--- start TASK MATERIAL ---

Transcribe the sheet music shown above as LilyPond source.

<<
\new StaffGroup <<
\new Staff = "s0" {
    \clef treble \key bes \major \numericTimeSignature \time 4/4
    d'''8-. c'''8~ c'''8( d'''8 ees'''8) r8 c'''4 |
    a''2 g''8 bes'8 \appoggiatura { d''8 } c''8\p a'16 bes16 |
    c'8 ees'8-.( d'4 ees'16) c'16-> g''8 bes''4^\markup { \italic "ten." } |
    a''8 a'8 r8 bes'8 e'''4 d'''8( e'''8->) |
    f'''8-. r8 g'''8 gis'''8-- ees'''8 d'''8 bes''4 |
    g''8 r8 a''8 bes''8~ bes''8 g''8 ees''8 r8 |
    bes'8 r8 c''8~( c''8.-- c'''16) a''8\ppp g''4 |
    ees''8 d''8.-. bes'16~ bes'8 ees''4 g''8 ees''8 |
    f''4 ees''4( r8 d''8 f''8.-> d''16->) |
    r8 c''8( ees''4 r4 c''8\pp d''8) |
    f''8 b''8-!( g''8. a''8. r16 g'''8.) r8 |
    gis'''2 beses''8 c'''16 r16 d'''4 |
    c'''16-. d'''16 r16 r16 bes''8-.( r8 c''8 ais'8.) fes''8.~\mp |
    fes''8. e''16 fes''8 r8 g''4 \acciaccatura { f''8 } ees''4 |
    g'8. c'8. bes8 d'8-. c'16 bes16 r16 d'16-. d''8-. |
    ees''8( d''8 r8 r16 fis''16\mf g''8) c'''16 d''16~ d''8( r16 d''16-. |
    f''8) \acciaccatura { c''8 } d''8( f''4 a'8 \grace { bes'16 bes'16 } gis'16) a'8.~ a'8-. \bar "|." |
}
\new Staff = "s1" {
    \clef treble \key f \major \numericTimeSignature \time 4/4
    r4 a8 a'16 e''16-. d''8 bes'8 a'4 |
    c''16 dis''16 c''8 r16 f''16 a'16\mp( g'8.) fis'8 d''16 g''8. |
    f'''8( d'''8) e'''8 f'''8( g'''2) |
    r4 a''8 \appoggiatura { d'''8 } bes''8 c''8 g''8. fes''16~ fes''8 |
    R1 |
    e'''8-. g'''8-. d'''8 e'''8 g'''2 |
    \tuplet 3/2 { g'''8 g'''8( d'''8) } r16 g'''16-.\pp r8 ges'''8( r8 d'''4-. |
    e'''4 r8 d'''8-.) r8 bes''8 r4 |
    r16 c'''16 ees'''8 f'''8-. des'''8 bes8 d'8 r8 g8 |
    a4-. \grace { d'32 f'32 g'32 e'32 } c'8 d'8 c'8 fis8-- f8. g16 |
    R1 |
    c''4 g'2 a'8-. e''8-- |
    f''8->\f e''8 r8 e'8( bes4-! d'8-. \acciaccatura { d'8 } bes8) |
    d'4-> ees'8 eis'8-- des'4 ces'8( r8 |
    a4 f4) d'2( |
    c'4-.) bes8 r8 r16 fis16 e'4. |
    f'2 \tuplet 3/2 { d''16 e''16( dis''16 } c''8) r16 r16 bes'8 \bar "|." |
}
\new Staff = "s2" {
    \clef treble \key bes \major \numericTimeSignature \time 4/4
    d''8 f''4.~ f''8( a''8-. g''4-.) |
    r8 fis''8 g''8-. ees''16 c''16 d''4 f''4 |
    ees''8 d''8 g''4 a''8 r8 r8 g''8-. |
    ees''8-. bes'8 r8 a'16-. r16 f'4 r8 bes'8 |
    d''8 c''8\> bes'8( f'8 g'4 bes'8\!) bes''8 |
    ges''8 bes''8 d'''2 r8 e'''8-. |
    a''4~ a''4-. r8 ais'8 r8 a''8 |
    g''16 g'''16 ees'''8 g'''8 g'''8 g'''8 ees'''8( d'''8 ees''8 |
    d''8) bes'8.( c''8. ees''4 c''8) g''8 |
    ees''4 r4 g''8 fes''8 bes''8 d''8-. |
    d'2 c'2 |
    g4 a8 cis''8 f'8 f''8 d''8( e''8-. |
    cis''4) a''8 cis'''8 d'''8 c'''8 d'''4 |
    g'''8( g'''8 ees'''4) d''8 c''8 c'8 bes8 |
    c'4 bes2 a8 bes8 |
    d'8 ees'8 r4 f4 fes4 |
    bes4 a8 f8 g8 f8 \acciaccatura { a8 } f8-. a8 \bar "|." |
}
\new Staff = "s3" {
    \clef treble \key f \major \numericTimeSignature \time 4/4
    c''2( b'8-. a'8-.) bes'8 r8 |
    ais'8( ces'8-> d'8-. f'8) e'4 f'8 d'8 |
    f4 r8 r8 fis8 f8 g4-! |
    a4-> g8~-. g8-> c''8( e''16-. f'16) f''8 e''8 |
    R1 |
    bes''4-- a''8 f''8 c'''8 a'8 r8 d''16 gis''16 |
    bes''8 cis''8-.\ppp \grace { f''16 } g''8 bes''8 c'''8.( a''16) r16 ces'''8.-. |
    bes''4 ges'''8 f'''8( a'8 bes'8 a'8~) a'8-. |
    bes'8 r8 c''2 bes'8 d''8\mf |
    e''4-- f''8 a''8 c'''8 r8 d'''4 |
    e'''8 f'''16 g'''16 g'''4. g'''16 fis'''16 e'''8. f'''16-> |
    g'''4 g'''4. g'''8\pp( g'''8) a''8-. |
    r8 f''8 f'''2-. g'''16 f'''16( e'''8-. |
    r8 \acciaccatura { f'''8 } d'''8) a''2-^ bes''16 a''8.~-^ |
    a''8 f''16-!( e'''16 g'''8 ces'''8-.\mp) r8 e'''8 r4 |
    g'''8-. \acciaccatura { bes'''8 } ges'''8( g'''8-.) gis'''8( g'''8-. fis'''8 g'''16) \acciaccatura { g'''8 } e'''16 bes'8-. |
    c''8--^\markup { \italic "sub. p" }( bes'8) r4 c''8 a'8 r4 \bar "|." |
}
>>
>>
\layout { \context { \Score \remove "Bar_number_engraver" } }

--- end TASK MATERIAL ---

**INSTRUCTIONS TO FOLLOW:** How many lines in the items above contain the string "markup"? Reply with the number alone.

**WORKED SOLUTION:** 2